- AIM OF THE TASK -
In this exercise, every entry is to be transcribed exactly as written.

Top of RECORDS SUPPLIED

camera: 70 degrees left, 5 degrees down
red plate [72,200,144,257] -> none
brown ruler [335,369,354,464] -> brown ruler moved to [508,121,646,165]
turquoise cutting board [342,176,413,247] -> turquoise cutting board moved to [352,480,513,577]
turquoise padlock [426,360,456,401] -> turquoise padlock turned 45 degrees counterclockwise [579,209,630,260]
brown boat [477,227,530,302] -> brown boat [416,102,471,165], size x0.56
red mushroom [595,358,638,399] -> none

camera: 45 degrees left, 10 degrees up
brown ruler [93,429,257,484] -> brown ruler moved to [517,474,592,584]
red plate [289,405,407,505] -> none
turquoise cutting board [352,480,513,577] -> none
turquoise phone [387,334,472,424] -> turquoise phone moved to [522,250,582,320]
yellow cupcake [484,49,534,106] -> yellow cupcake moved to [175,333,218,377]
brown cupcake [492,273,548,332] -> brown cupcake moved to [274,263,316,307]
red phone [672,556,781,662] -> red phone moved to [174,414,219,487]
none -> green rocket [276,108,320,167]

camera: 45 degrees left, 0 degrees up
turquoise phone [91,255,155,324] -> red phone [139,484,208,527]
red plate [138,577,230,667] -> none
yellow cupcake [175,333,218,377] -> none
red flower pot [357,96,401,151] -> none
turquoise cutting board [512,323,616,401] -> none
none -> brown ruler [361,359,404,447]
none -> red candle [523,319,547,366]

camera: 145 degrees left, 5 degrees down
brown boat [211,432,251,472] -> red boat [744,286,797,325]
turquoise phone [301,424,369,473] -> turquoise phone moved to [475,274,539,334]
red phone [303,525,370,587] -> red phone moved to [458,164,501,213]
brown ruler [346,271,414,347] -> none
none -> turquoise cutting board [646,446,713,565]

Bottom of RECORDS SUPPLIED

- RESULT FOR THIS EXERCISE -
camera: 70 degrees left, 5 degrees down
red plate [72,200,144,257] -> none
brown ruler [335,369,354,464] -> brown ruler moved to [508,121,646,165]
turquoise cutting board [342,176,413,247] -> turquoise cutting board moved to [352,480,513,577]
turquoise padlock [426,360,456,401] -> turquoise padlock turned 45 degrees counterclockwise [579,209,630,260]
brown boat [477,227,530,302] -> brown boat [416,102,471,165], size x0.56
red mushroom [595,358,638,399] -> none

camera: 45 degrees left, 10 degrees up
brown ruler [93,429,257,484] -> brown ruler moved to [517,474,592,584]
red plate [289,405,407,505] -> none
turquoise cutting board [352,480,513,577] -> none
turquoise phone [387,334,472,424] -> turquoise phone moved to [522,250,582,320]
yellow cupcake [484,49,534,106] -> yellow cupcake moved to [175,333,218,377]
brown cupcake [492,273,548,332] -> brown cupcake moved to [274,263,316,307]
red phone [672,556,781,662] -> red phone moved to [174,414,219,487]
none -> green rocket [276,108,320,167]

camera: 45 degrees left, 0 degrees up
turquoise phone [91,255,155,324] -> red phone [139,484,208,527]
red plate [138,577,230,667] -> none
yellow cupcake [175,333,218,377] -> none
red flower pot [357,96,401,151] -> none
turquoise cutting board [512,323,616,401] -> none
none -> brown ruler [361,359,404,447]
none -> red candle [523,319,547,366]

camera: 145 degrees left, 5 degrees down
brown boat [211,432,251,472] -> red boat [744,286,797,325]
turquoise phone [301,424,369,473] -> turquoise phone moved to [475,274,539,334]
red phone [303,525,370,587] -> red phone moved to [458,164,501,213]
brown ruler [346,271,414,347] -> none
none -> turquoise cutting board [646,446,713,565]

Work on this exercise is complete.